Excerpted records -

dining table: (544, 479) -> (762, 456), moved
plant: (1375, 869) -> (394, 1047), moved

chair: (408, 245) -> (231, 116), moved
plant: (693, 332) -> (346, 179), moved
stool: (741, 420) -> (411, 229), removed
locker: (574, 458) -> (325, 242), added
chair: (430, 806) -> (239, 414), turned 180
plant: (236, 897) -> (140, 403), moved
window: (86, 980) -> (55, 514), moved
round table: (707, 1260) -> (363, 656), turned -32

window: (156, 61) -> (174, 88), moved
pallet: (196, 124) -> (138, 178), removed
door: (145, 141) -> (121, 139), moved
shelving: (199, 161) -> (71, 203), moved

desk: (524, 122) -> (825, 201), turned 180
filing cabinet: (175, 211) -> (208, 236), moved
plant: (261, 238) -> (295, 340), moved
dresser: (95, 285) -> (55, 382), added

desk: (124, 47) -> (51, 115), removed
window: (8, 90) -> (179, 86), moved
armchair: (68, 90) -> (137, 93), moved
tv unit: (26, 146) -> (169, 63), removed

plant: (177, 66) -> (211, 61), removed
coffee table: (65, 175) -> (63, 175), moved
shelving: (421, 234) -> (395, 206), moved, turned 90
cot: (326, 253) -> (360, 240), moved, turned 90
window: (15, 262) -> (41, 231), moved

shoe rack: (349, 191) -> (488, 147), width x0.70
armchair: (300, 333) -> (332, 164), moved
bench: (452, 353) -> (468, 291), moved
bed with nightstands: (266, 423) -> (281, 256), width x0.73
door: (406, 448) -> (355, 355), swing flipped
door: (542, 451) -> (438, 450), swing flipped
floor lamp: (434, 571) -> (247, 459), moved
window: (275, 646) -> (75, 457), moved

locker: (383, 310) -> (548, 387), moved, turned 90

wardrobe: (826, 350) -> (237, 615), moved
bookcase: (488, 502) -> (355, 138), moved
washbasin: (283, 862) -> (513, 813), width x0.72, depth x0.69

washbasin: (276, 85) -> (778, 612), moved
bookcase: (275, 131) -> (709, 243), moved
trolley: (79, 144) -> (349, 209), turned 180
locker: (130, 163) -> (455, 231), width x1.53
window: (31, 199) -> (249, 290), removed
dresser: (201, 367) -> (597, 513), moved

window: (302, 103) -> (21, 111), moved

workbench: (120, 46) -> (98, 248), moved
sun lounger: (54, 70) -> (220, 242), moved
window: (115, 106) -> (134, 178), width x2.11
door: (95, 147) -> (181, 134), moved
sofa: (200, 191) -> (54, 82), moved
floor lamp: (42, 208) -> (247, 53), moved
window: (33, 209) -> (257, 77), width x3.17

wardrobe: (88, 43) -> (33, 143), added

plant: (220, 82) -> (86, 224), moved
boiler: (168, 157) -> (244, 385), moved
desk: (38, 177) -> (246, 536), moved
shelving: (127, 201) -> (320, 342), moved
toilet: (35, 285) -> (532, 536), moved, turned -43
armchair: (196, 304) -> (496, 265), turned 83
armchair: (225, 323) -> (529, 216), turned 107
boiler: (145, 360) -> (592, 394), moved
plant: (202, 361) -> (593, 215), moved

What you are asked to do - With no line skipped, output the listing in full.

Your solution -
dining table: (544, 479) -> (762, 456), moved
plant: (1375, 869) -> (394, 1047), moved

chair: (408, 245) -> (231, 116), moved
plant: (693, 332) -> (346, 179), moved
stool: (741, 420) -> (411, 229), removed
locker: (574, 458) -> (325, 242), added
chair: (430, 806) -> (239, 414), turned 180
plant: (236, 897) -> (140, 403), moved
window: (86, 980) -> (55, 514), moved
round table: (707, 1260) -> (363, 656), turned -32

window: (156, 61) -> (174, 88), moved
pallet: (196, 124) -> (138, 178), removed
door: (145, 141) -> (121, 139), moved
shelving: (199, 161) -> (71, 203), moved

desk: (524, 122) -> (825, 201), turned 180
filing cabinet: (175, 211) -> (208, 236), moved
plant: (261, 238) -> (295, 340), moved
dresser: (95, 285) -> (55, 382), added

desk: (124, 47) -> (51, 115), removed
window: (8, 90) -> (179, 86), moved
armchair: (68, 90) -> (137, 93), moved
tv unit: (26, 146) -> (169, 63), removed

plant: (177, 66) -> (211, 61), removed
coffee table: (65, 175) -> (63, 175), moved
shelving: (421, 234) -> (395, 206), moved, turned 90
cot: (326, 253) -> (360, 240), moved, turned 90
window: (15, 262) -> (41, 231), moved

shoe rack: (349, 191) -> (488, 147), width x0.70
armchair: (300, 333) -> (332, 164), moved
bench: (452, 353) -> (468, 291), moved
bed with nightstands: (266, 423) -> (281, 256), width x0.73
door: (406, 448) -> (355, 355), swing flipped
door: (542, 451) -> (438, 450), swing flipped
floor lamp: (434, 571) -> (247, 459), moved
window: (275, 646) -> (75, 457), moved

locker: (383, 310) -> (548, 387), moved, turned 90

wardrobe: (826, 350) -> (237, 615), moved
bookcase: (488, 502) -> (355, 138), moved
washbasin: (283, 862) -> (513, 813), width x0.72, depth x0.69

washbasin: (276, 85) -> (778, 612), moved
bookcase: (275, 131) -> (709, 243), moved
trolley: (79, 144) -> (349, 209), turned 180
locker: (130, 163) -> (455, 231), width x1.53
window: (31, 199) -> (249, 290), removed
dresser: (201, 367) -> (597, 513), moved

window: (302, 103) -> (21, 111), moved

workbench: (120, 46) -> (98, 248), moved
sun lounger: (54, 70) -> (220, 242), moved
window: (115, 106) -> (134, 178), width x2.11
door: (95, 147) -> (181, 134), moved
sofa: (200, 191) -> (54, 82), moved
floor lamp: (42, 208) -> (247, 53), moved
window: (33, 209) -> (257, 77), width x3.17

wardrobe: (88, 43) -> (33, 143), added

plant: (220, 82) -> (86, 224), moved
boiler: (168, 157) -> (244, 385), moved
desk: (38, 177) -> (246, 536), moved
shelving: (127, 201) -> (320, 342), moved
toilet: (35, 285) -> (532, 536), moved, turned -43
armchair: (196, 304) -> (496, 265), turned 83
armchair: (225, 323) -> (529, 216), turned 107
boiler: (145, 360) -> (592, 394), moved
plant: (202, 361) -> (593, 215), moved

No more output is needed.